WHAT YOU HAVE TO DO
Starting with the line that contains "C10: 47nF (NET14, NET19) -> 47nF (GND, NET14)", reproduce each line through the end of the entries exactly as written.

SOURCE RECORDS
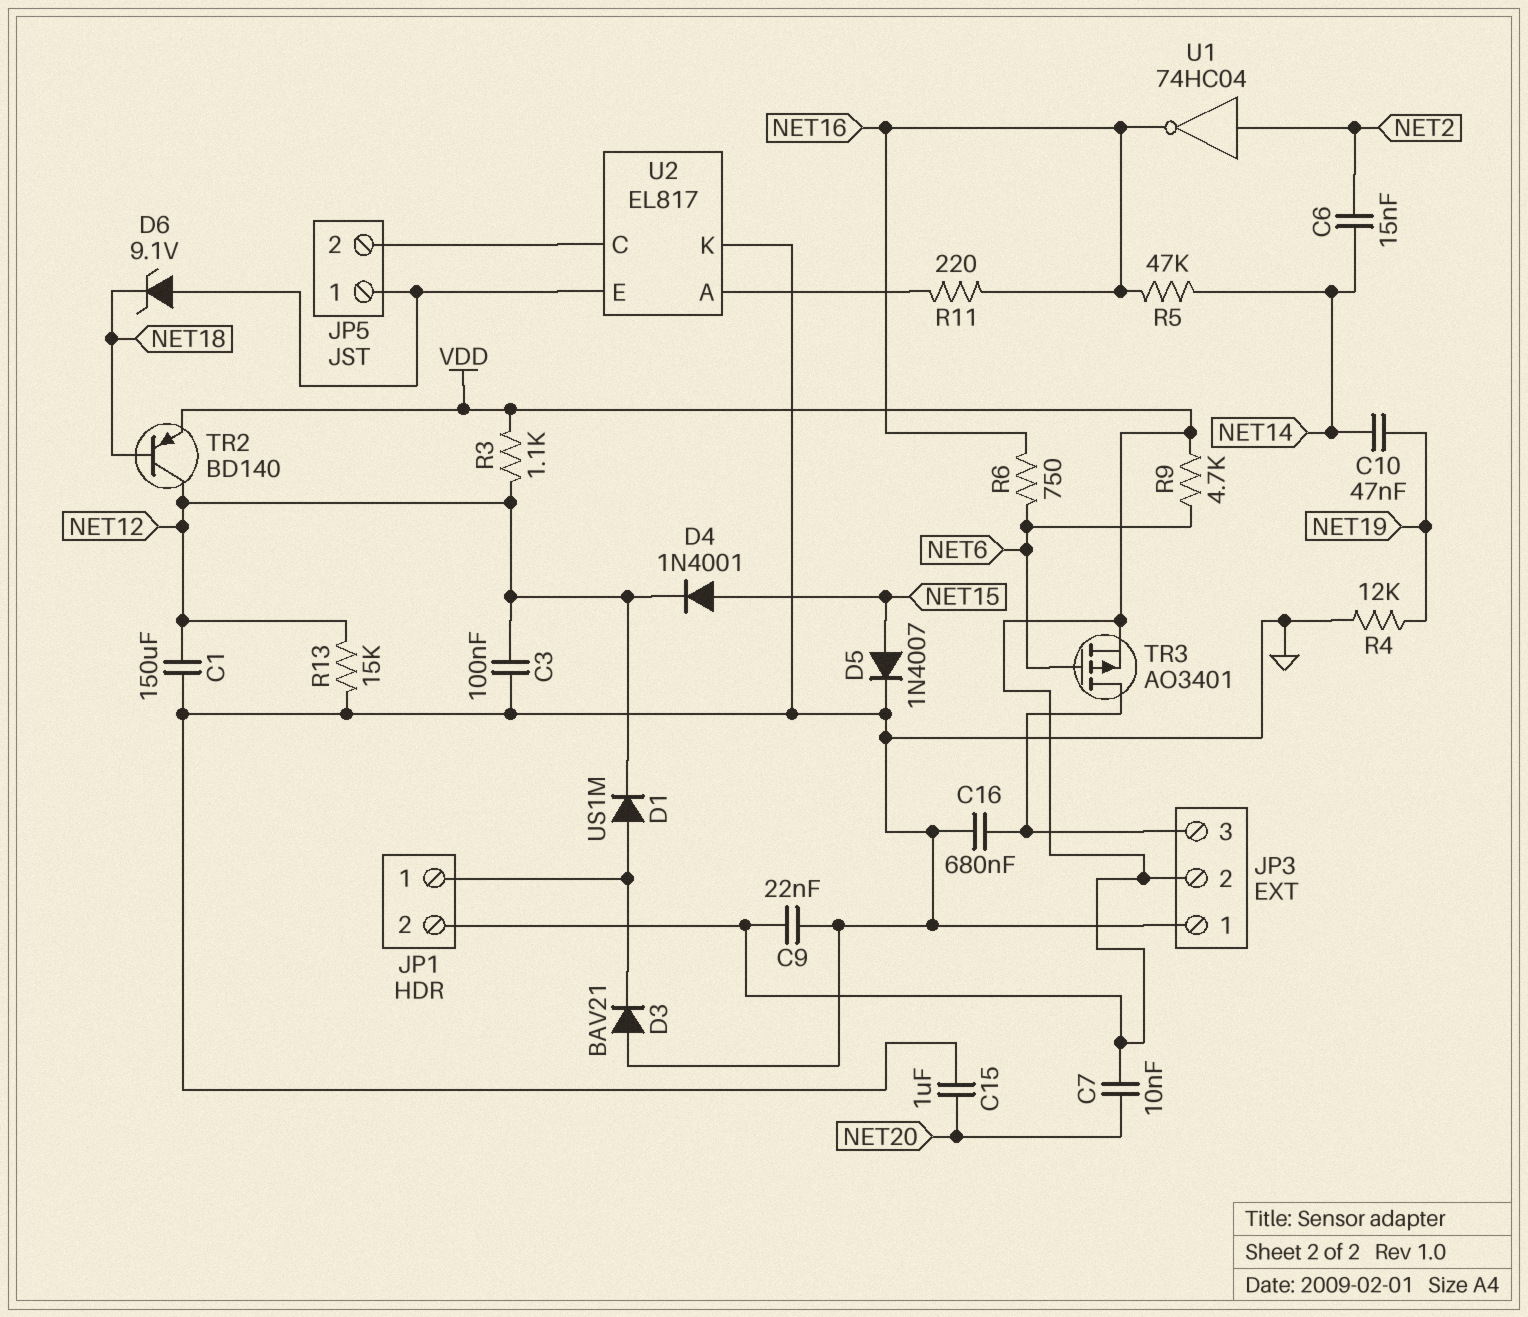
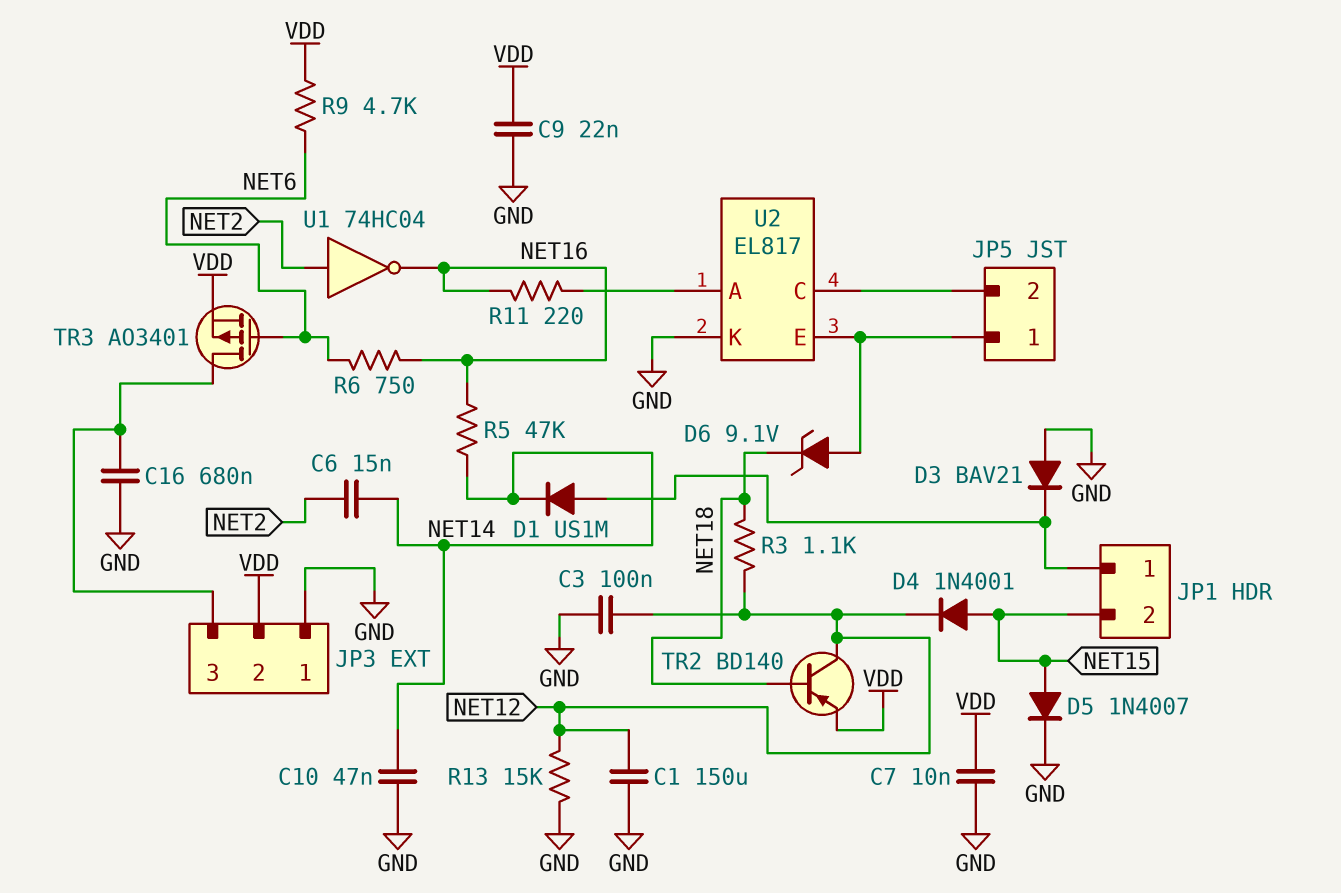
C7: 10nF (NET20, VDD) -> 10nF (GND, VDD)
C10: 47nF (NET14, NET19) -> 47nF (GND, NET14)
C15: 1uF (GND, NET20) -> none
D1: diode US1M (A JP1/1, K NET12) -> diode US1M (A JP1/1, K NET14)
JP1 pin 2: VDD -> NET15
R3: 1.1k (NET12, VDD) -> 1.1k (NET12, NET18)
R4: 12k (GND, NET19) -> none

WORKED SOLUTION
C10: 47nF (NET14, NET19) -> 47nF (GND, NET14)
C15: 1uF (GND, NET20) -> none
D1: diode US1M (A JP1/1, K NET12) -> diode US1M (A JP1/1, K NET14)
JP1 pin 2: VDD -> NET15
R3: 1.1k (NET12, VDD) -> 1.1k (NET12, NET18)
R4: 12k (GND, NET19) -> none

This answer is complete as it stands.